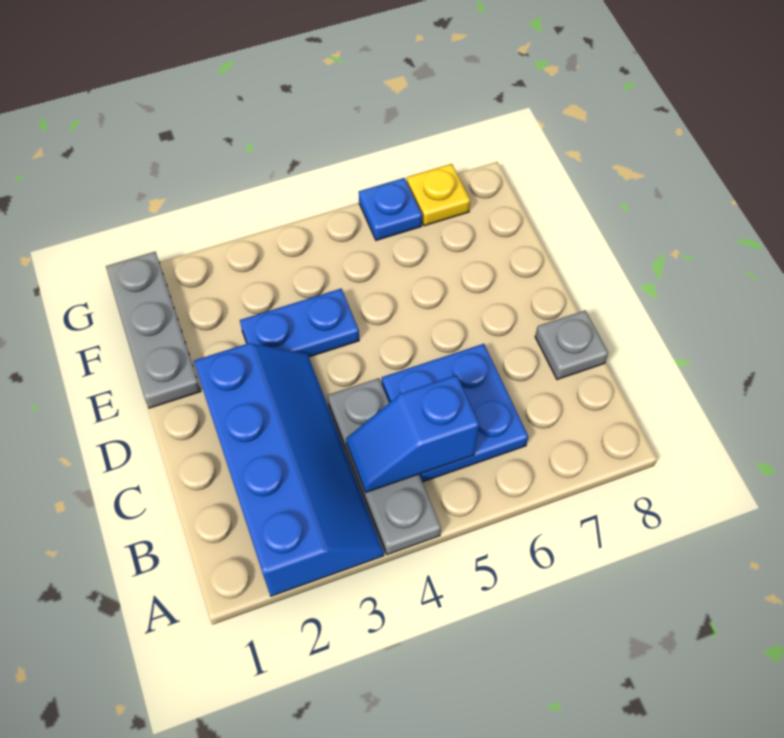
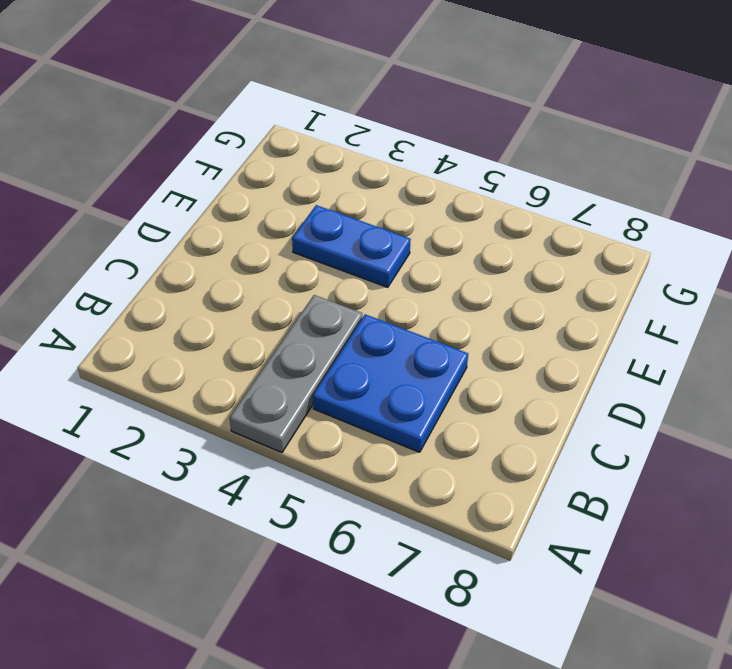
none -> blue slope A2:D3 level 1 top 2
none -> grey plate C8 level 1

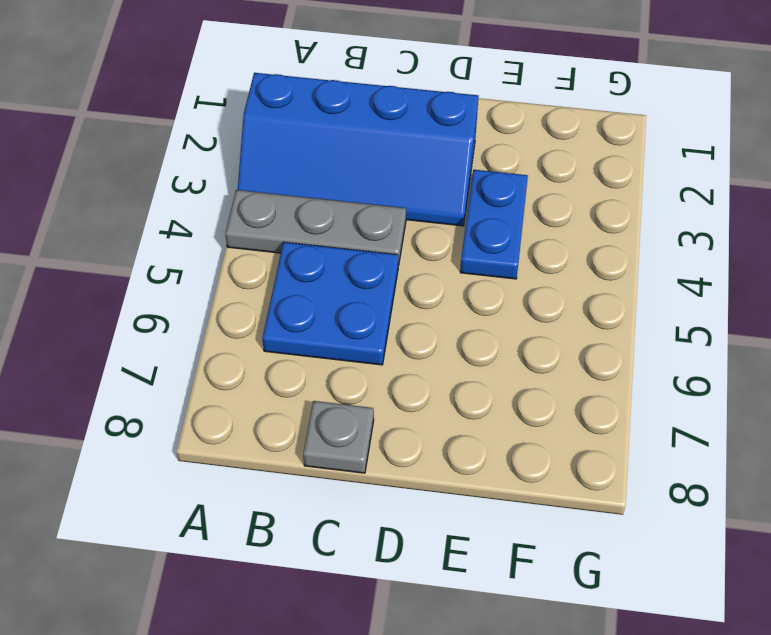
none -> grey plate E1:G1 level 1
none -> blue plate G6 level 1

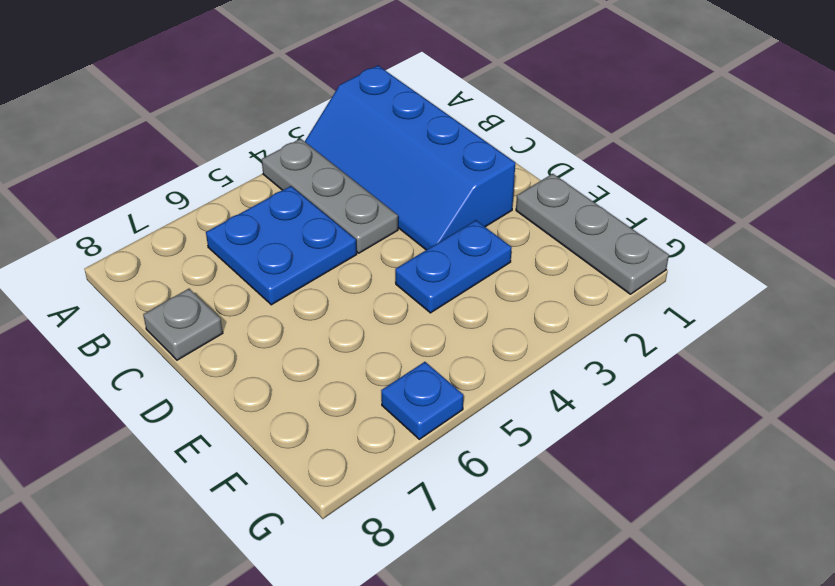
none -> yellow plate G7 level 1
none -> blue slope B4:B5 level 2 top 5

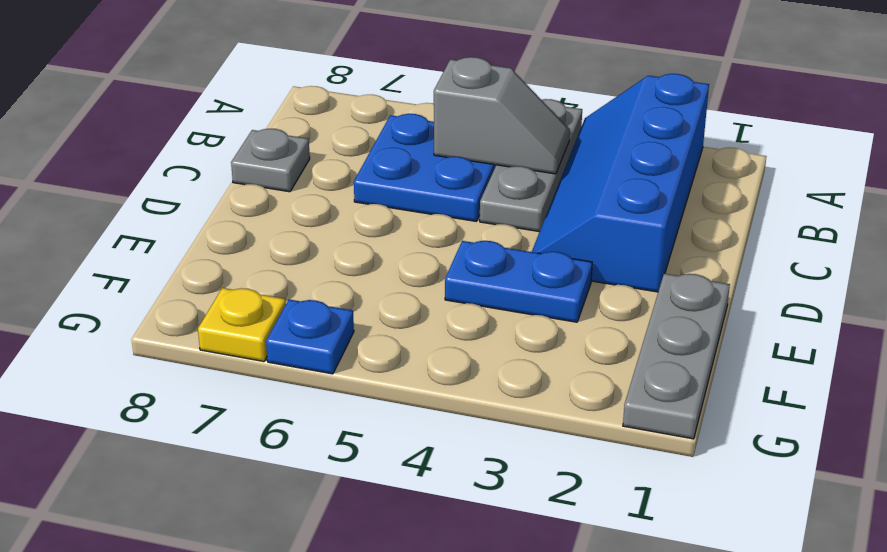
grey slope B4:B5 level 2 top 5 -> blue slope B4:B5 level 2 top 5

※ ※ ※

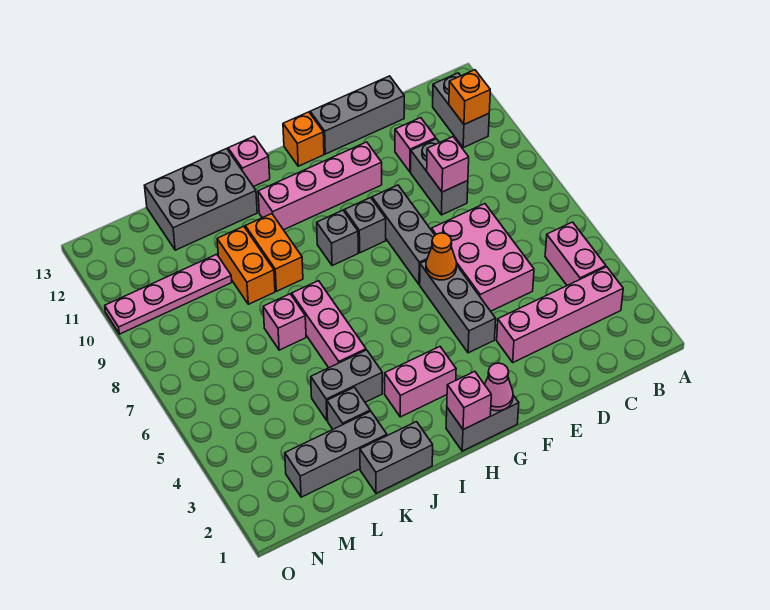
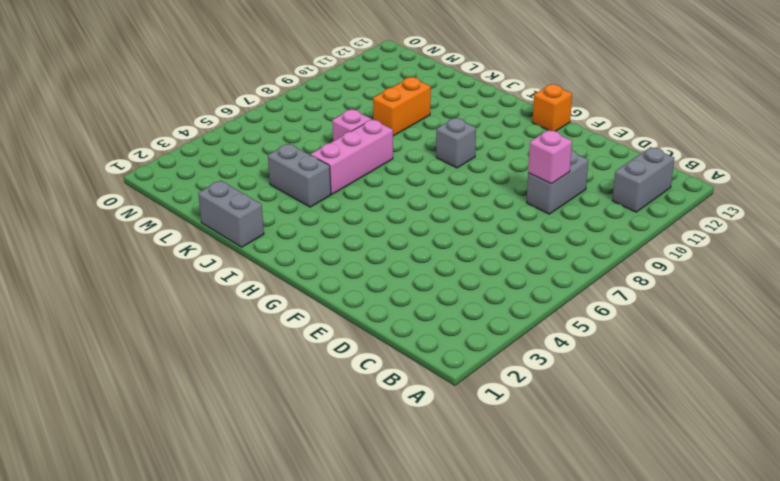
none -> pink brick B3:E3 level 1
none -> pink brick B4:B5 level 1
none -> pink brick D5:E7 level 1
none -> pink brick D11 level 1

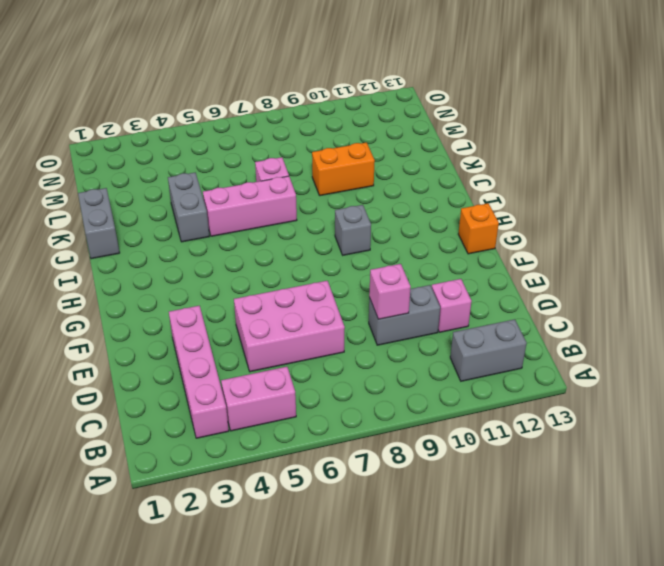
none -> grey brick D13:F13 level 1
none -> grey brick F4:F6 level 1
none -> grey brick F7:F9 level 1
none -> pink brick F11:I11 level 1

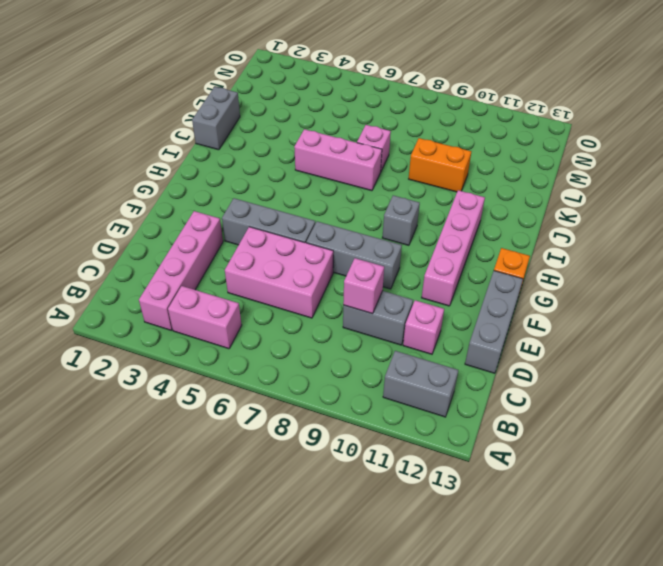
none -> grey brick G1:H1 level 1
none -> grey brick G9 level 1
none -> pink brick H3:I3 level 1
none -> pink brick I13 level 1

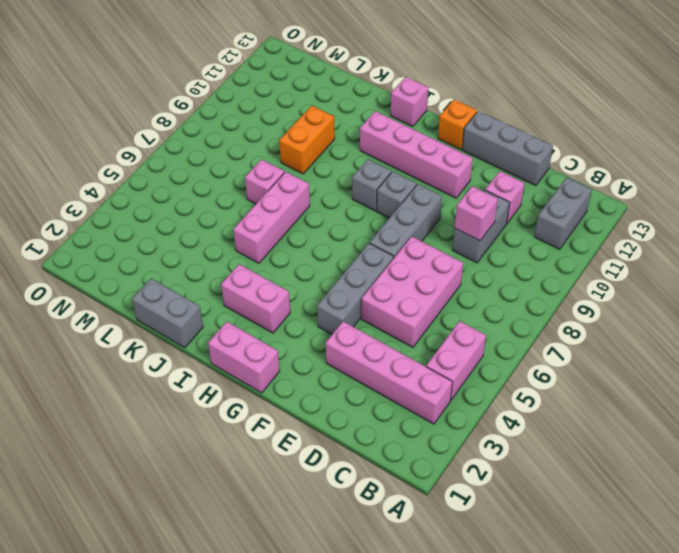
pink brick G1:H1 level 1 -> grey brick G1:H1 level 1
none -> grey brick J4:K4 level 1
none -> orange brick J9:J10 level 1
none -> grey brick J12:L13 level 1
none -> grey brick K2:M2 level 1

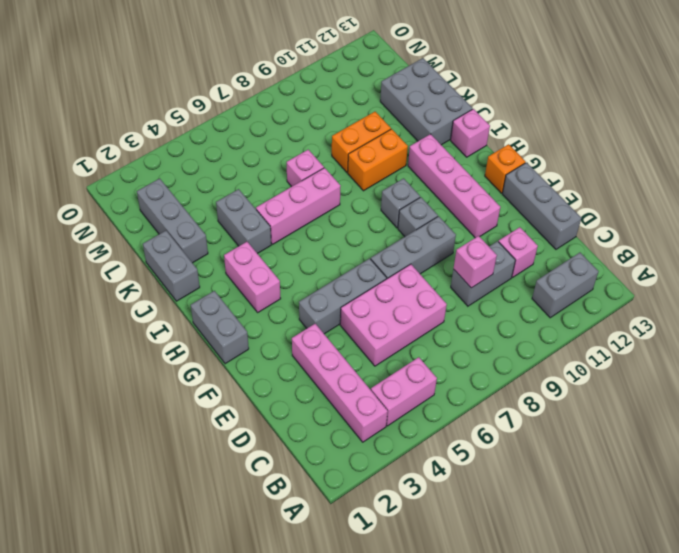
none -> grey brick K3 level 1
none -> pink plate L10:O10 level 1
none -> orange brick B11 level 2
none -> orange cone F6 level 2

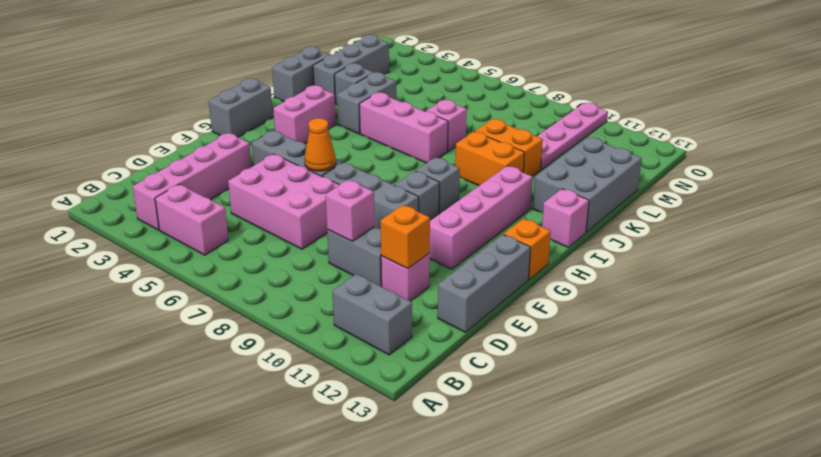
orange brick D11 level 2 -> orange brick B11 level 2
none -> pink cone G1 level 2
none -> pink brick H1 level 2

※ ※ ※

(ASSIGNMENT): Scan the material above. Return every line containing the string "blue".

(ANSWER TO THIS PROBLEM):
none -> blue slope A2:D3 level 1 top 2
none -> blue plate G6 level 1
none -> blue slope B4:B5 level 2 top 5
grey slope B4:B5 level 2 top 5 -> blue slope B4:B5 level 2 top 5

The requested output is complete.